▶ _WHAT NEEDS TO BE DONE_:
In the entries that follow, the lines from the one with "none -> blue brick C4:E5 level 2" through the one with "none -> yellow brick A1:F1 level 1" are the ones to write out, exactly and with both ends included. Nothing else should appear.

[Data records]

----

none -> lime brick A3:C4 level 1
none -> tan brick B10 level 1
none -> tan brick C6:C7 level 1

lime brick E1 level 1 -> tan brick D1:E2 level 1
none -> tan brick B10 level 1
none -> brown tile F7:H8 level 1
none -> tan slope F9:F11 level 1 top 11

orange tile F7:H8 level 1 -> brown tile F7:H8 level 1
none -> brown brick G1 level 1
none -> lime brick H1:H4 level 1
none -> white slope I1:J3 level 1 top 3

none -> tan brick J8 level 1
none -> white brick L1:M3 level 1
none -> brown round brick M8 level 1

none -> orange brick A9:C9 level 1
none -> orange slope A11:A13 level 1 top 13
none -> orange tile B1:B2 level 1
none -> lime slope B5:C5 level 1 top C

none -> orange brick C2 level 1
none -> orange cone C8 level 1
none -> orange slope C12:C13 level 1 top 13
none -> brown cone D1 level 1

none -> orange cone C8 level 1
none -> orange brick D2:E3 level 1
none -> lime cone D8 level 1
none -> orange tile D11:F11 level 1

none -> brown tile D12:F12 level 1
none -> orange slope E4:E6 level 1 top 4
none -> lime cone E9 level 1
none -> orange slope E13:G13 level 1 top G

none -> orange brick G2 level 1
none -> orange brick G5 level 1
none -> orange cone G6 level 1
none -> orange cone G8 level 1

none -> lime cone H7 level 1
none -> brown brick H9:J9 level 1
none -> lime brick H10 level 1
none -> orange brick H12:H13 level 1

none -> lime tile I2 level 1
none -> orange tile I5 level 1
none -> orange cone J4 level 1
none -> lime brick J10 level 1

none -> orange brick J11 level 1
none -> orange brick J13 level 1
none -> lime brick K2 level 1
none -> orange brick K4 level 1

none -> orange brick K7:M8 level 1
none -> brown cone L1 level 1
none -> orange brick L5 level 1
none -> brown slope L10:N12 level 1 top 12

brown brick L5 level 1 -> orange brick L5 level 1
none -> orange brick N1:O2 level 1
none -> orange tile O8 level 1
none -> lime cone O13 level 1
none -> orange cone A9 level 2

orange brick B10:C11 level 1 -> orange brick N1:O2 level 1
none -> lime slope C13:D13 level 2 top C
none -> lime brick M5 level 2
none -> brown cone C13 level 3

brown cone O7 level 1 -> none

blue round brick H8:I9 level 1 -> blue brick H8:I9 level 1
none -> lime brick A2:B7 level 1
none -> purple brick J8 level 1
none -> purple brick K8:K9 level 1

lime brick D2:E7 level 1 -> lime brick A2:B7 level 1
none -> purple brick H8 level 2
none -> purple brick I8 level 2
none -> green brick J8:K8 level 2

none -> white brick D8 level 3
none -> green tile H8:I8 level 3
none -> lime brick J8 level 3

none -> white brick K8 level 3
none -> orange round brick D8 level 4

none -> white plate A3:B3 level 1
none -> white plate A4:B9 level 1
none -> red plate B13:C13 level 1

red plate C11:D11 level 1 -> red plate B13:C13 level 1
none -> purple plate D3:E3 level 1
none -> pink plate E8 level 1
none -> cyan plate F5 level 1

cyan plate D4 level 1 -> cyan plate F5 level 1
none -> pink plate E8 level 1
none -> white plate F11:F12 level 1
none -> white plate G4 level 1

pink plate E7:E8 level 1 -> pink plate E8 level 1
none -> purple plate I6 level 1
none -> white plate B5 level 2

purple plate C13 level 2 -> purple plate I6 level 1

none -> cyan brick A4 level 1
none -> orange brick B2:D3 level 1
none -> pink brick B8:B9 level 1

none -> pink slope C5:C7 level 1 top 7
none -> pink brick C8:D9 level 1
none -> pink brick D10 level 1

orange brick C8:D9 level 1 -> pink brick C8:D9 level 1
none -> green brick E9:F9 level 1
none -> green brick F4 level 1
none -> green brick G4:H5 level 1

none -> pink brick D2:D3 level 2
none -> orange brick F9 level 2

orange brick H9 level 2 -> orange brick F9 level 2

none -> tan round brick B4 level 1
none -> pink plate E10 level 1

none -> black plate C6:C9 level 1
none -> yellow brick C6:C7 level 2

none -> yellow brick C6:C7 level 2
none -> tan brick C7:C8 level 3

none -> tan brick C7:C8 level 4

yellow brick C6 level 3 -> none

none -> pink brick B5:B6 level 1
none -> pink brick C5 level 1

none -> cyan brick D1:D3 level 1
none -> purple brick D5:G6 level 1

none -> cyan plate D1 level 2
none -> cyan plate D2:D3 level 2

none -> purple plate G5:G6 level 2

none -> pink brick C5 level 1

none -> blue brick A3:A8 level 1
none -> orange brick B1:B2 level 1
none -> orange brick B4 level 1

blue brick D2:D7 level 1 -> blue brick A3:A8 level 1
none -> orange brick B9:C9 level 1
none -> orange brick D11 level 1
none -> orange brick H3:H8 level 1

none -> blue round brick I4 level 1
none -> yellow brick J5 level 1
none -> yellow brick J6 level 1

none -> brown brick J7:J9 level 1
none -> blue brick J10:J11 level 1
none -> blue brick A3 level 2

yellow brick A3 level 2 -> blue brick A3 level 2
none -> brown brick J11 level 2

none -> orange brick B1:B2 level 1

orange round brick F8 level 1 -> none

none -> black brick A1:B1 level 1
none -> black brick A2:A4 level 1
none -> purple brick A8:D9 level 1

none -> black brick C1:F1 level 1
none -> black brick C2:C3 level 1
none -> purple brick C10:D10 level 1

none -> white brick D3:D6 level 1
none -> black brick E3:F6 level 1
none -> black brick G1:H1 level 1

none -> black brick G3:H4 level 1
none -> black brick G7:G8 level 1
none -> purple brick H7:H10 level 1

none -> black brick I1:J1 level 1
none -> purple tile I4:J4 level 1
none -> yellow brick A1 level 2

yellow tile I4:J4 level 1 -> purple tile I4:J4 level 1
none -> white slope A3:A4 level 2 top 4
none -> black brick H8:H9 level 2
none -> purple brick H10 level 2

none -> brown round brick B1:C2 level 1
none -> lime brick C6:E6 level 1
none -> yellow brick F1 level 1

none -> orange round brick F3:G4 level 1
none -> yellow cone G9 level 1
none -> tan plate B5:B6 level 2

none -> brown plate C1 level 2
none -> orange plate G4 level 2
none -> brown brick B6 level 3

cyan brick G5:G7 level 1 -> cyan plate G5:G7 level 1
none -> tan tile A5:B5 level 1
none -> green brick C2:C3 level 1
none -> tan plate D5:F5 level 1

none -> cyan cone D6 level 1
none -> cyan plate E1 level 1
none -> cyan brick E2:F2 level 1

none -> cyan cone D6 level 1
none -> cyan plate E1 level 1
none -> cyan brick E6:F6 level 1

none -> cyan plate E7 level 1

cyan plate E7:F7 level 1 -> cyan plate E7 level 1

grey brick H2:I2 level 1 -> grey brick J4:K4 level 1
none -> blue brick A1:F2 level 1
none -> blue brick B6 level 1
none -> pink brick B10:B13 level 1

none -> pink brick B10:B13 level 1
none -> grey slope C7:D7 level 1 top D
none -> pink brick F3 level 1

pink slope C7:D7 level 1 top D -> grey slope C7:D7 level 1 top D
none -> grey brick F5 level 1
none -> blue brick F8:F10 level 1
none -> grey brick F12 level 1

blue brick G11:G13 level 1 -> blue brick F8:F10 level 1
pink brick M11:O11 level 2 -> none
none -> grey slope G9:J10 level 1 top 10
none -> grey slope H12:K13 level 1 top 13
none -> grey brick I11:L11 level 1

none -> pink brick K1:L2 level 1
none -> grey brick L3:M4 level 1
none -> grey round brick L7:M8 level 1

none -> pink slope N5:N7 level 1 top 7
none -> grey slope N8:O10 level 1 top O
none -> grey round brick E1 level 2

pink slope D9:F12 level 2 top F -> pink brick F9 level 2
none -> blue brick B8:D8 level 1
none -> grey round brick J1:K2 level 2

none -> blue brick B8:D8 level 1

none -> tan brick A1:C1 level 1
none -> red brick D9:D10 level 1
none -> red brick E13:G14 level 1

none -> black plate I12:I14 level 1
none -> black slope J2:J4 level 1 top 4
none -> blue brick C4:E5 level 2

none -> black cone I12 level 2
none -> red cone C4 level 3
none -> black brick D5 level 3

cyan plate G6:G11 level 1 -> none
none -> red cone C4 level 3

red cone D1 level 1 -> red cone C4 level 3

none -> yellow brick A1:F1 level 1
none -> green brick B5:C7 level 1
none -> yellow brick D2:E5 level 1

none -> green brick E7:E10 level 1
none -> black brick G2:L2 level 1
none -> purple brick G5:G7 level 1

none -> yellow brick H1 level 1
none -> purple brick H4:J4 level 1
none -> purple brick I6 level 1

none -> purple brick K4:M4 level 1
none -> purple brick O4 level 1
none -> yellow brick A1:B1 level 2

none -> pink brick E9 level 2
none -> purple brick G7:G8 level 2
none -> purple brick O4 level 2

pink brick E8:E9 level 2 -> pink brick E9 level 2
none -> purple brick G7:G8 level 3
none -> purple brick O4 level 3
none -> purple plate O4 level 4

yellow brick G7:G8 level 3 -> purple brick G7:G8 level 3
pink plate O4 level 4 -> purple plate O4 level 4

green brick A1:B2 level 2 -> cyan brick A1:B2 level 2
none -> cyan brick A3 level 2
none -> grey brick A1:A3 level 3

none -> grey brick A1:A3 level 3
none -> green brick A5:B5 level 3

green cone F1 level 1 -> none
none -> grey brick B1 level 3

----

▶ _ANSWER FOR THE TASK_:
none -> blue brick C4:E5 level 2

none -> black cone I12 level 2
none -> red cone C4 level 3
none -> black brick D5 level 3

cyan plate G6:G11 level 1 -> none
none -> red cone C4 level 3

red cone D1 level 1 -> red cone C4 level 3

none -> yellow brick A1:F1 level 1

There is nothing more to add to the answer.